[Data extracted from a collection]
——————

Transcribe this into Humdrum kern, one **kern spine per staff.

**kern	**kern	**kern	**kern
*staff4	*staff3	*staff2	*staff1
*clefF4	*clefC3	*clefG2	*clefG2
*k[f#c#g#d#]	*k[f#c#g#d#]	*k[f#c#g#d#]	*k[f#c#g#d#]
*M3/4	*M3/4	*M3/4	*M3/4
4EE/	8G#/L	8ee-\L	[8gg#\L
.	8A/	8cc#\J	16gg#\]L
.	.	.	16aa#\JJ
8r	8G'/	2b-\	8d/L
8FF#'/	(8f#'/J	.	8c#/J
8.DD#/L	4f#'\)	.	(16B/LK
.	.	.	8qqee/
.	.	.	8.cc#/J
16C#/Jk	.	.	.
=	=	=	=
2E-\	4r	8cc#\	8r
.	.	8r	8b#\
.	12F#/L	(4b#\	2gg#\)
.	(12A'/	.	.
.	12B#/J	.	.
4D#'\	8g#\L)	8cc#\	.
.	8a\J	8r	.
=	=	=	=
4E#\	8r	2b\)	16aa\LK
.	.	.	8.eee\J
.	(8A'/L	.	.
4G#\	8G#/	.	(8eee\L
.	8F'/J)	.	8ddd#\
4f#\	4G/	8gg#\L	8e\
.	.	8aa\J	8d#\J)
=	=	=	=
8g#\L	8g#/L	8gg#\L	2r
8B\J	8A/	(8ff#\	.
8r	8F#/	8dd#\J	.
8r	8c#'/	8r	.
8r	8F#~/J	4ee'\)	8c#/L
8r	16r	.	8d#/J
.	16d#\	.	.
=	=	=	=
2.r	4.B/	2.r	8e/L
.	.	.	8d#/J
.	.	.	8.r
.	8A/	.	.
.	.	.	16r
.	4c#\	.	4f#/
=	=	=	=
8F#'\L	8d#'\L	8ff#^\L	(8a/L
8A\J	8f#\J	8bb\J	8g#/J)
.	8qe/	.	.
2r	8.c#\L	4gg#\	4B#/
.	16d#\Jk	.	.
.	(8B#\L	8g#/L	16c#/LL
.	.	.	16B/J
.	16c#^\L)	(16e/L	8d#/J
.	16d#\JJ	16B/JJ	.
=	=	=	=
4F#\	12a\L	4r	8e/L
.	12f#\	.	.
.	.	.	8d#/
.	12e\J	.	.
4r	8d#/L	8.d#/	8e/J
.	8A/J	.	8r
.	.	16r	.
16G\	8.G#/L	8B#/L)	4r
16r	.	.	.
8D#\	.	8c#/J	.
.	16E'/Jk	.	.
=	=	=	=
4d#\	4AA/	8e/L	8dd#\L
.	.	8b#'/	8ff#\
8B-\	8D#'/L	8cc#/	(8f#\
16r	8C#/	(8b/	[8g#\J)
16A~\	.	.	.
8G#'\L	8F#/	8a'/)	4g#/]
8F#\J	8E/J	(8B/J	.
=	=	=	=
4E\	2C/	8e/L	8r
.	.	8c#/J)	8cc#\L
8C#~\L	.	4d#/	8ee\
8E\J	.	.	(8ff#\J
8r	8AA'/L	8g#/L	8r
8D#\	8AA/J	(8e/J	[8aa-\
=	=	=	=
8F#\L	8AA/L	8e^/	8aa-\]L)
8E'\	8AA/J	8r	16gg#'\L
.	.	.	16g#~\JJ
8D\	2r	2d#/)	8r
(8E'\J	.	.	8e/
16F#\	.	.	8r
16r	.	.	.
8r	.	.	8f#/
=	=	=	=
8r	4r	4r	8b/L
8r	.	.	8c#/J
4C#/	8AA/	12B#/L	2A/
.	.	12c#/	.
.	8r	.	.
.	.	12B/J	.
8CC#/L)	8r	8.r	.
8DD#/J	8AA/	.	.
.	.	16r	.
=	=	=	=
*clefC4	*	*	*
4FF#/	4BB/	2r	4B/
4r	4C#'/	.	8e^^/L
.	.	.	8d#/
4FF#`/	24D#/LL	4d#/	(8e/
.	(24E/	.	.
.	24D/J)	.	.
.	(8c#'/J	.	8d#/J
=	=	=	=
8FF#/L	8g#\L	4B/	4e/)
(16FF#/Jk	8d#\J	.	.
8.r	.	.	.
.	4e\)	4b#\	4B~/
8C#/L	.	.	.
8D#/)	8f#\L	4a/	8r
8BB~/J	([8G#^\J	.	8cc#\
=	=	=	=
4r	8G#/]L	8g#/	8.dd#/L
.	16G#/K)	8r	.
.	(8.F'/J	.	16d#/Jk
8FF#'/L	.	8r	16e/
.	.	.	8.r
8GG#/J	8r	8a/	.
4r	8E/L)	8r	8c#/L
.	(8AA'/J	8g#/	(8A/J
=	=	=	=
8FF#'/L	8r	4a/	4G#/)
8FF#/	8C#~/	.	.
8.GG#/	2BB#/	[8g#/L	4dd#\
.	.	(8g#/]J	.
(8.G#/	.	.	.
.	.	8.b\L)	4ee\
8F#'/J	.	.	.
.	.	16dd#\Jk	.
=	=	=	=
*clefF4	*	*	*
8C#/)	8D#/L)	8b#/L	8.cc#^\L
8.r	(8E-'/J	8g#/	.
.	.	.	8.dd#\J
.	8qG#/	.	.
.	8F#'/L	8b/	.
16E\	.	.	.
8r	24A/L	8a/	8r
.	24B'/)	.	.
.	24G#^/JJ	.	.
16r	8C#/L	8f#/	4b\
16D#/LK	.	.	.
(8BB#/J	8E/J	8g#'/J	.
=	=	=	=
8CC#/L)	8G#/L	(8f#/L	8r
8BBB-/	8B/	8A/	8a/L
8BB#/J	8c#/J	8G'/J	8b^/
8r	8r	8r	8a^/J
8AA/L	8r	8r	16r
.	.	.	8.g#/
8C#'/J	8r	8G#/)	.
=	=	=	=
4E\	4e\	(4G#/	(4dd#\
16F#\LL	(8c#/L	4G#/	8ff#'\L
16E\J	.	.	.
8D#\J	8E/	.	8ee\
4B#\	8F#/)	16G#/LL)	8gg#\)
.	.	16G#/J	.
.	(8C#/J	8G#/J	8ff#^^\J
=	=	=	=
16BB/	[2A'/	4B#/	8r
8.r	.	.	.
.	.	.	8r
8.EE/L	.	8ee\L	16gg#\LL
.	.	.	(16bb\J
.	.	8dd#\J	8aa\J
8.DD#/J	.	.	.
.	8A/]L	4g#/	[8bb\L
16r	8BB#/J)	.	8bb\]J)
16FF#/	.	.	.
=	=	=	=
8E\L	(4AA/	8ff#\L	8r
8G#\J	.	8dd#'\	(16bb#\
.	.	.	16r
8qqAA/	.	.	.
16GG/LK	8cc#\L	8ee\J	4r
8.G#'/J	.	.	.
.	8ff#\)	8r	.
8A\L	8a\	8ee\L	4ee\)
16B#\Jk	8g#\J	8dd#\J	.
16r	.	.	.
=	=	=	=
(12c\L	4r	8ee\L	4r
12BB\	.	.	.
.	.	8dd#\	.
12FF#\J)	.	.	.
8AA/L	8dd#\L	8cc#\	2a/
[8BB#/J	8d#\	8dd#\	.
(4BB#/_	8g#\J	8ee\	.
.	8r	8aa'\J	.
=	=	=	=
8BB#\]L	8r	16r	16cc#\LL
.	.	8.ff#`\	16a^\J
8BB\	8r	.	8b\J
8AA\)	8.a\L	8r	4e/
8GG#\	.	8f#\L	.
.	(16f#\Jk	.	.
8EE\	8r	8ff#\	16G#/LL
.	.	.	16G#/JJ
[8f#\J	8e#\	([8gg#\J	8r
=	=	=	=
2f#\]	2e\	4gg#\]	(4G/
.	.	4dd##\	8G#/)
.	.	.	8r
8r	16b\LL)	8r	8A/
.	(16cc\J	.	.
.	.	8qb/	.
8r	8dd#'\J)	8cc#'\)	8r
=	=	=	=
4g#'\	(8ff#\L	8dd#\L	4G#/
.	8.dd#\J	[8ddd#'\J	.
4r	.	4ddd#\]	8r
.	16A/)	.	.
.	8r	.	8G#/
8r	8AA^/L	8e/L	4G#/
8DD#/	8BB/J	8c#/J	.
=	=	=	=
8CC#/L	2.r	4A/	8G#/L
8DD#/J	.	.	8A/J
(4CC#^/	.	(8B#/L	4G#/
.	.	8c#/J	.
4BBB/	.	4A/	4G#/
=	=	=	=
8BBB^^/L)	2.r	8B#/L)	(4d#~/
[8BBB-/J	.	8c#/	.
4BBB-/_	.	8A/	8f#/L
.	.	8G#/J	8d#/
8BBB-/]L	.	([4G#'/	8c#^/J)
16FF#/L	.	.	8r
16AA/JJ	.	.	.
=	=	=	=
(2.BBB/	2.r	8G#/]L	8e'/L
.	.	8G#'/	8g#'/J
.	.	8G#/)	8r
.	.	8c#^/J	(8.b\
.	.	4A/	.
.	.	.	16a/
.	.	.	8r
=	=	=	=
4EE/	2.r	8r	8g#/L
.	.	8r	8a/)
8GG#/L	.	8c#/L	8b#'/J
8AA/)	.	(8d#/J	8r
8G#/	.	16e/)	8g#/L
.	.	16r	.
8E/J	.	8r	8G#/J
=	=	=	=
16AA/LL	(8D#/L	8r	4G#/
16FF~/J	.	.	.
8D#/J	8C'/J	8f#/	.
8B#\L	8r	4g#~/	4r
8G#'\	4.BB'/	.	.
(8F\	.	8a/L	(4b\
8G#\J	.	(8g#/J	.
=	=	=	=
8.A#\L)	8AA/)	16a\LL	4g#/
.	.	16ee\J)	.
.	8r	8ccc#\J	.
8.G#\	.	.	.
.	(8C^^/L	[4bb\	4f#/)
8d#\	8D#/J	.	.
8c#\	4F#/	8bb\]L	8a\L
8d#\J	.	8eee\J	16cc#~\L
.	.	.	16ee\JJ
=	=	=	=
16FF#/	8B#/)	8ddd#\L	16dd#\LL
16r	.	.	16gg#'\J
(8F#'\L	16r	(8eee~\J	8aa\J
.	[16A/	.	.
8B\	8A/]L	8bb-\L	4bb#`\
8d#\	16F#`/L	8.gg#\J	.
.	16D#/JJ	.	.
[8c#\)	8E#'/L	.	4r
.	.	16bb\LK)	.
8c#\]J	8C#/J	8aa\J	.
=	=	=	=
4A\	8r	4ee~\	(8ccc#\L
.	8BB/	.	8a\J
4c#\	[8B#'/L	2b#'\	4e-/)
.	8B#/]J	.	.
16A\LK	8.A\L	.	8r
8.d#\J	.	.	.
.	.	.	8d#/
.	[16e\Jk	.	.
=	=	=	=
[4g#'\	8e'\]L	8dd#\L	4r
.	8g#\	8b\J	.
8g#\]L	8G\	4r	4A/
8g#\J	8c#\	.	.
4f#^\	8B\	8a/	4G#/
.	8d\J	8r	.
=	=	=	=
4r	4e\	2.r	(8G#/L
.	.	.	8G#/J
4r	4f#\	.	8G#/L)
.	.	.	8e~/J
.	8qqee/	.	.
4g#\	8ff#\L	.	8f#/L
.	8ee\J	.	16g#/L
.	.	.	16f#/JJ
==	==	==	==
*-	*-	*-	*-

——————

WRITTEN REQUEST
Pick out every line above that contains the string "kern", and copy each one in full.

ANSWER TO THIS PROBLEM
Transcribe this into Humdrum kern, one **kern spine per staff.
**kern	**kern	**kern	**kern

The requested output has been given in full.